▸ **THE TASK**
Leave out any pictures and transcribe all other data below exactly.

Edit difference data:

=======

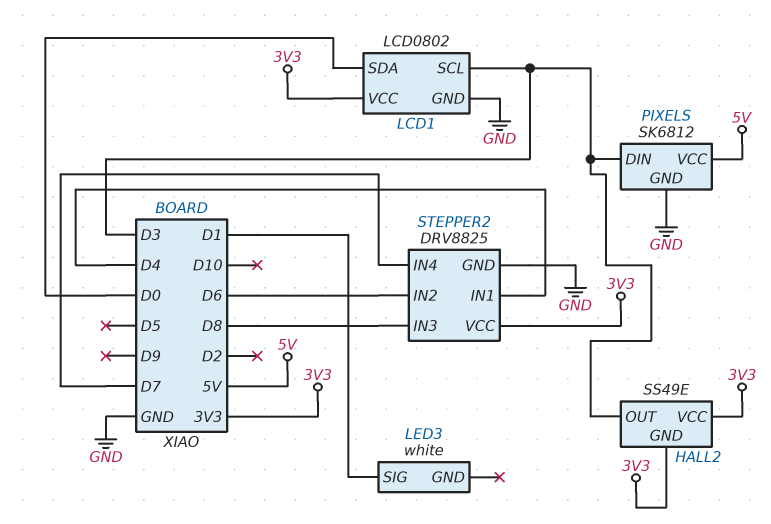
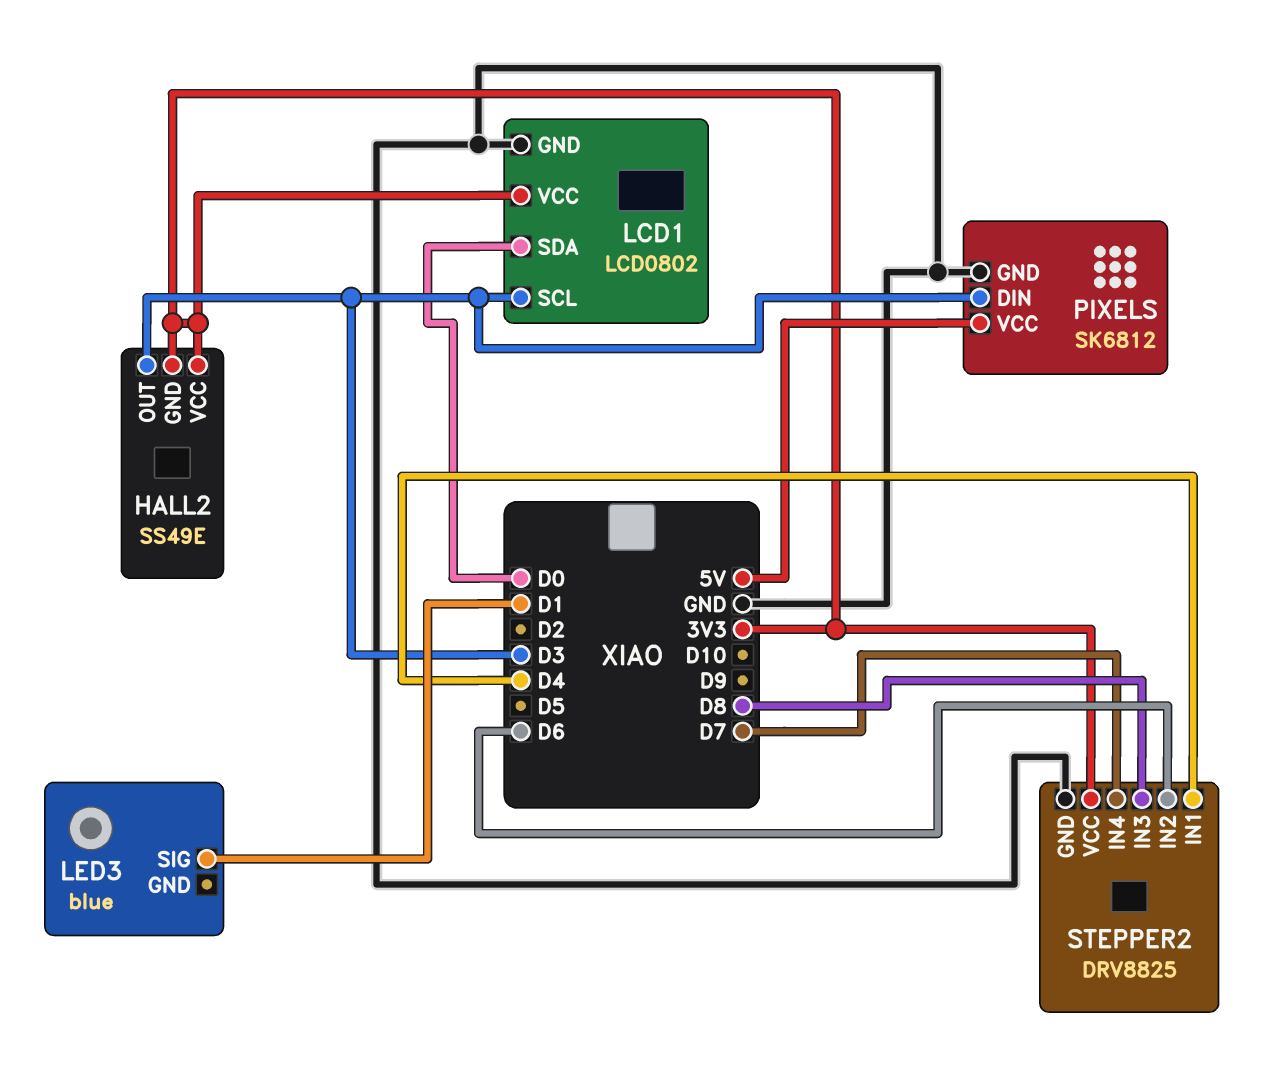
LED3: white -> blue

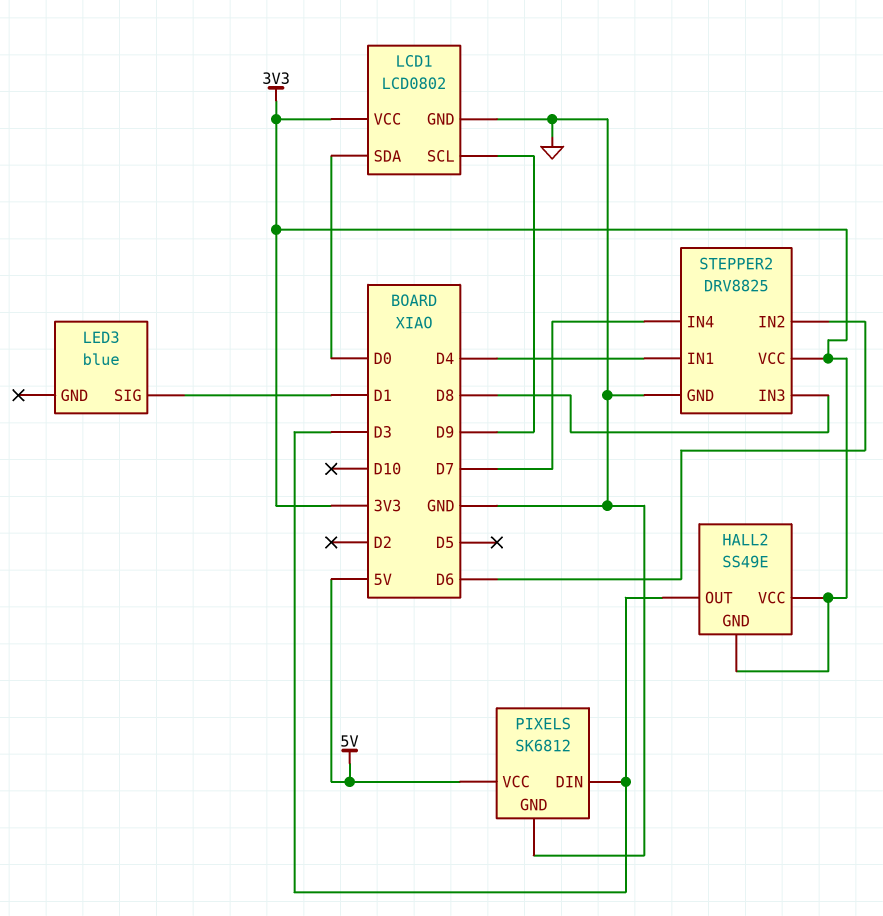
LCD1 pin SCL: D3 -> D9

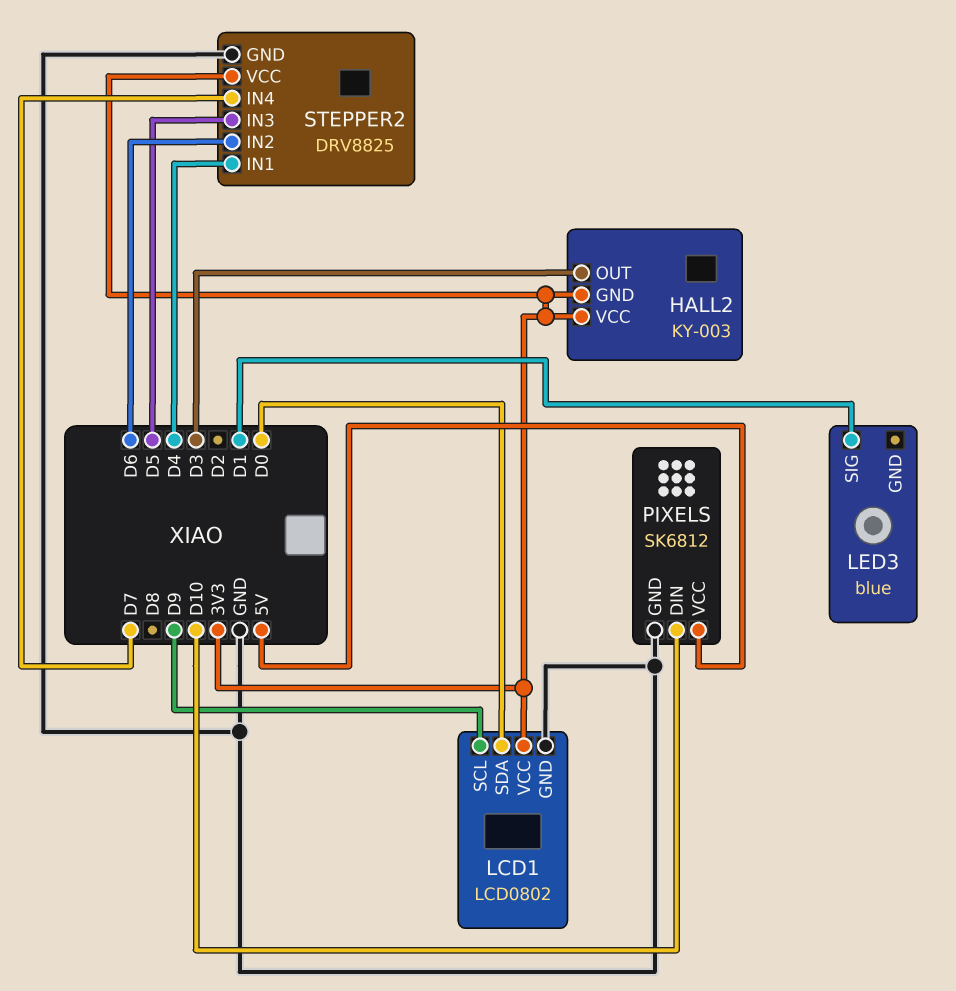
HALL2: SS49E -> KY-003
PIXELS pin DIN: D3 -> D10
STEPPER2 pin IN3: D8 -> D5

=======

▸ **YOUR RESPONSE**
LED3: white -> blue

LCD1 pin SCL: D3 -> D9

HALL2: SS49E -> KY-003
PIXELS pin DIN: D3 -> D10
STEPPER2 pin IN3: D8 -> D5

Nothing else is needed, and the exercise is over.